### [TASK DETAILS]
Please print the full listing below exactly, but not the pictures in it.

### [AVAILABLE DATA]
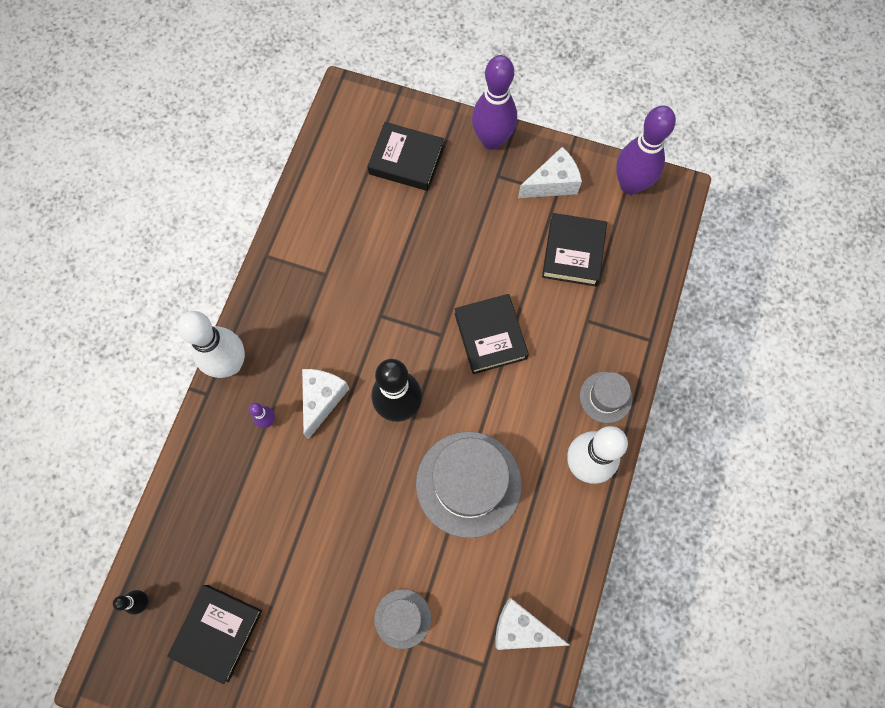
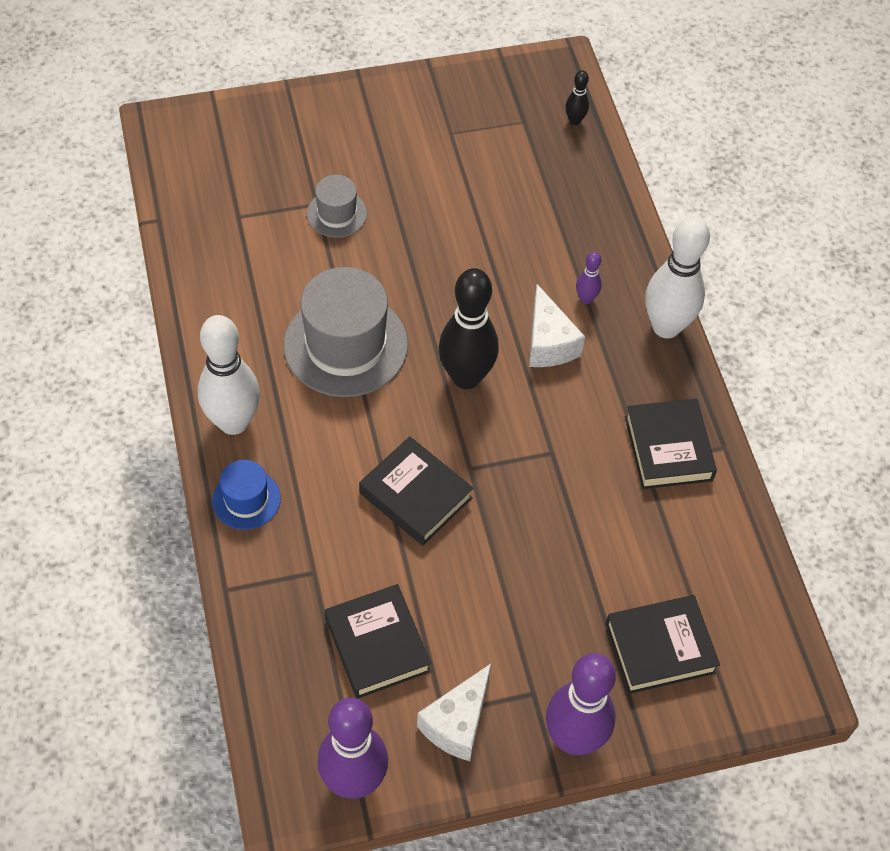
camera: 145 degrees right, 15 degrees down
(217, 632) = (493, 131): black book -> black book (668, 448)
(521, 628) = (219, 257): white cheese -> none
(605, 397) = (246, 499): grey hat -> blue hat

### [TASK RESPONSE]
camera: 145 degrees right, 15 degrees down
(217, 632) = (493, 131): black book -> black book (668, 448)
(521, 628) = (219, 257): white cheese -> none
(605, 397) = (246, 499): grey hat -> blue hat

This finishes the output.